(WORK ITEM)
How many lines in the listing below include the word "turned"? Answer with the number and nothing else.

(LISTED RECORDS)
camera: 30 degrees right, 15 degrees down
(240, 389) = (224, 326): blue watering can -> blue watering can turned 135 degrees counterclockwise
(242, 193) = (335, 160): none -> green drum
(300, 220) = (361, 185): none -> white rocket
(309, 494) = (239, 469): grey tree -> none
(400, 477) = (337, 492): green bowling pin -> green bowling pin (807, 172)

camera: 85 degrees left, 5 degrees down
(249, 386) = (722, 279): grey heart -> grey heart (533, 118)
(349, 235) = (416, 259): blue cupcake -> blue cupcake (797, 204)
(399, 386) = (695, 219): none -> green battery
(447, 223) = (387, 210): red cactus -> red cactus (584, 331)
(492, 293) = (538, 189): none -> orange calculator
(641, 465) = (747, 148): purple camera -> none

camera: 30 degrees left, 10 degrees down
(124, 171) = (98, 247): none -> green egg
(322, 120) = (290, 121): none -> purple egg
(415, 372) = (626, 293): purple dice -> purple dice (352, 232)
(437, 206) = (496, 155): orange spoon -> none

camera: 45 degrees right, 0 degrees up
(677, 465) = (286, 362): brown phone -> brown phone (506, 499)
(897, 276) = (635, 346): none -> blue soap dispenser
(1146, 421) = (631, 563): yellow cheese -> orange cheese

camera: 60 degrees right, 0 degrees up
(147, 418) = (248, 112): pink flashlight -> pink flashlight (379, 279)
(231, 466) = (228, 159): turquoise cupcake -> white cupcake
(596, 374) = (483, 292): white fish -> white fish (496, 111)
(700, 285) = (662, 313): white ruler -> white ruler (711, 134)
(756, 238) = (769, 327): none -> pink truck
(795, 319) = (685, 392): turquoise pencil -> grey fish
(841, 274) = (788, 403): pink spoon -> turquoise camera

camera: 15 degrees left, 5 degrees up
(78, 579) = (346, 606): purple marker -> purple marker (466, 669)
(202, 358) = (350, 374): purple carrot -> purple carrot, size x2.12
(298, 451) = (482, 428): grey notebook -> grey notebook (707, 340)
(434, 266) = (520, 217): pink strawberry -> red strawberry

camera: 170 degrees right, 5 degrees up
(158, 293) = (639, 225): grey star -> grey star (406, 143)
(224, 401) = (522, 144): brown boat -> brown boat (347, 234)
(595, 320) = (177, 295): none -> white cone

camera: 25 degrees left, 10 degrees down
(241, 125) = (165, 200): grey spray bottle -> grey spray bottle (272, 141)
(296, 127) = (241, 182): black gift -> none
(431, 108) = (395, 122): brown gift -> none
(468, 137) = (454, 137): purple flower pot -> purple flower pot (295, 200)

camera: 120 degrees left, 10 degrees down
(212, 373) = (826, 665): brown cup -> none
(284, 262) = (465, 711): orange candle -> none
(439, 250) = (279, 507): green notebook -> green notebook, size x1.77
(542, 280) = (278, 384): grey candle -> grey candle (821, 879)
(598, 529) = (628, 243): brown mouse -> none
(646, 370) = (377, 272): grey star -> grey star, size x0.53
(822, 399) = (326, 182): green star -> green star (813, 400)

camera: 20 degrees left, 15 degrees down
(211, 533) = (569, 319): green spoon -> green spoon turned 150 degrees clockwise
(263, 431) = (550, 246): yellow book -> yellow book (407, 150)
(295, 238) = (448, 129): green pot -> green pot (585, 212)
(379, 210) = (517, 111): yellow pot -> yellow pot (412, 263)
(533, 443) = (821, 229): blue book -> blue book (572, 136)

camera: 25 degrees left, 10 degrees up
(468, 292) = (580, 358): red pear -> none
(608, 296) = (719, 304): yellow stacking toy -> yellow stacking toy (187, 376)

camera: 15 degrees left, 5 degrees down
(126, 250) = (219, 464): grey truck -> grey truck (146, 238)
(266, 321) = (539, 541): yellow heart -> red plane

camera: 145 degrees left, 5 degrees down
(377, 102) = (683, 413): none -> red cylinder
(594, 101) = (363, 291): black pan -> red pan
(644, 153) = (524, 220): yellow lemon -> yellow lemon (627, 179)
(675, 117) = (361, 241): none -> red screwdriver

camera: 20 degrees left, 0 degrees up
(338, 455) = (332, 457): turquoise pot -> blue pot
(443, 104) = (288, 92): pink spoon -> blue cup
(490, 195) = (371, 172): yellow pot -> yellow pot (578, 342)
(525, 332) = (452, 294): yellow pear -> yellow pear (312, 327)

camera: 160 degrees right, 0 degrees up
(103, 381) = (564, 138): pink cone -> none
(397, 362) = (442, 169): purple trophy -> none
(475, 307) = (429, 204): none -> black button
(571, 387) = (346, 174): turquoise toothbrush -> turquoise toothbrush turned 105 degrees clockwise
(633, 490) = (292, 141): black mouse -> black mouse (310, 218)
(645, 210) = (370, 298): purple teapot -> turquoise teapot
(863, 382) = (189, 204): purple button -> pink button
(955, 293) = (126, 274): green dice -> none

(EXERCISE RESULT)
3